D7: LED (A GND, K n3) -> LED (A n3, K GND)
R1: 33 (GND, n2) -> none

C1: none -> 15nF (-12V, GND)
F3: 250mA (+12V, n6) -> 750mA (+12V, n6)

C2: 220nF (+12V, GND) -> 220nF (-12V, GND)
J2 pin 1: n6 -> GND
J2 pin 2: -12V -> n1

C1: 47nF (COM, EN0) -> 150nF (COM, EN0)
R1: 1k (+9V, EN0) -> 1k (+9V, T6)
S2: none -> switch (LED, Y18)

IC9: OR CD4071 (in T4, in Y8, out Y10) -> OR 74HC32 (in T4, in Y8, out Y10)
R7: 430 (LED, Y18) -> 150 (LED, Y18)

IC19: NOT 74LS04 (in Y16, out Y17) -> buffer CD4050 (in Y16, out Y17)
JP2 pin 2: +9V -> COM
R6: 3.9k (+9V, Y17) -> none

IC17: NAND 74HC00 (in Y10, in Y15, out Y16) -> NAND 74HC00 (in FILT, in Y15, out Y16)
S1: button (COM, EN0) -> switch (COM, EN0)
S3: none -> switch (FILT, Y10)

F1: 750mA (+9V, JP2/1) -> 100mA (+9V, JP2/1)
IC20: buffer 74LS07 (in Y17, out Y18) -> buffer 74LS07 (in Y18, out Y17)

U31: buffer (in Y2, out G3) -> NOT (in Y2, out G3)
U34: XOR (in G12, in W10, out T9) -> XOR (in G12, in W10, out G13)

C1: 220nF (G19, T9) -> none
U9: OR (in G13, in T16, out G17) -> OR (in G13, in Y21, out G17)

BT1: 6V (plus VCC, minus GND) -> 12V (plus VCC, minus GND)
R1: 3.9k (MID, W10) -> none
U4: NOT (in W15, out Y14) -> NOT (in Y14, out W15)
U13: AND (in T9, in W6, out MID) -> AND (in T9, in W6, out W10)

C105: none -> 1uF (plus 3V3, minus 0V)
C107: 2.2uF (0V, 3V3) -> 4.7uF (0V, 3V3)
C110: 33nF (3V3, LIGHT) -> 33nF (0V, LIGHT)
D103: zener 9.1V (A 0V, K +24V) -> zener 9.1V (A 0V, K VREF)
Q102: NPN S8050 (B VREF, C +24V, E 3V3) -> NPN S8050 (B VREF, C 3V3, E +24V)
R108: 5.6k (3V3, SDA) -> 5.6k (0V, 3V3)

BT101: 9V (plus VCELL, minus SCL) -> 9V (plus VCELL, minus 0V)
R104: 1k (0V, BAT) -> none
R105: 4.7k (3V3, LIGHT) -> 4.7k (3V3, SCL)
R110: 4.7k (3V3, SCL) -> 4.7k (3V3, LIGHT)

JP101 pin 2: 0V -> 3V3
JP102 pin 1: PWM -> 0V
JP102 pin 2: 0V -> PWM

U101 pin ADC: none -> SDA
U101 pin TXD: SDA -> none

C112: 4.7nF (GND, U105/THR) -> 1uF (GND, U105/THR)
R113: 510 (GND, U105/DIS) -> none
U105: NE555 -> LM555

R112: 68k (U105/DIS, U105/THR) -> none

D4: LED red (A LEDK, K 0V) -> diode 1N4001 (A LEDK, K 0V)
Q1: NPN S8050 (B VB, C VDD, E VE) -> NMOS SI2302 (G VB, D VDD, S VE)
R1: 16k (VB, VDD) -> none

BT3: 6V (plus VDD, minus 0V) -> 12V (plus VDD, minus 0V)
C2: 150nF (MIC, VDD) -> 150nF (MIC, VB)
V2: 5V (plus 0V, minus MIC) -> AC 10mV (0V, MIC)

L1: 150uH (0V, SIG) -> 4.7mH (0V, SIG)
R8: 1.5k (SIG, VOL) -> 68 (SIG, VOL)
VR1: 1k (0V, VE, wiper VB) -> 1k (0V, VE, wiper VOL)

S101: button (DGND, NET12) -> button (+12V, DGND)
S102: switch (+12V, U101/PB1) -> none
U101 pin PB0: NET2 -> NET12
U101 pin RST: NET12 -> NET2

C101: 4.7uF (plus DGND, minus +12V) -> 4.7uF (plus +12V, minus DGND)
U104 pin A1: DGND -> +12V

.....

### Task goal
Begin at the line above that has "R1: 33 (GND, n2) -> none" and stop after the line that has "C1: 220nF (G19, T9) -> none", copying each line exactly and adding nothing else.

### Solution to this exercise
R1: 33 (GND, n2) -> none

C1: none -> 15nF (-12V, GND)
F3: 250mA (+12V, n6) -> 750mA (+12V, n6)

C2: 220nF (+12V, GND) -> 220nF (-12V, GND)
J2 pin 1: n6 -> GND
J2 pin 2: -12V -> n1

C1: 47nF (COM, EN0) -> 150nF (COM, EN0)
R1: 1k (+9V, EN0) -> 1k (+9V, T6)
S2: none -> switch (LED, Y18)

IC9: OR CD4071 (in T4, in Y8, out Y10) -> OR 74HC32 (in T4, in Y8, out Y10)
R7: 430 (LED, Y18) -> 150 (LED, Y18)

IC19: NOT 74LS04 (in Y16, out Y17) -> buffer CD4050 (in Y16, out Y17)
JP2 pin 2: +9V -> COM
R6: 3.9k (+9V, Y17) -> none

IC17: NAND 74HC00 (in Y10, in Y15, out Y16) -> NAND 74HC00 (in FILT, in Y15, out Y16)
S1: button (COM, EN0) -> switch (COM, EN0)
S3: none -> switch (FILT, Y10)

F1: 750mA (+9V, JP2/1) -> 100mA (+9V, JP2/1)
IC20: buffer 74LS07 (in Y17, out Y18) -> buffer 74LS07 (in Y18, out Y17)

U31: buffer (in Y2, out G3) -> NOT (in Y2, out G3)
U34: XOR (in G12, in W10, out T9) -> XOR (in G12, in W10, out G13)

C1: 220nF (G19, T9) -> none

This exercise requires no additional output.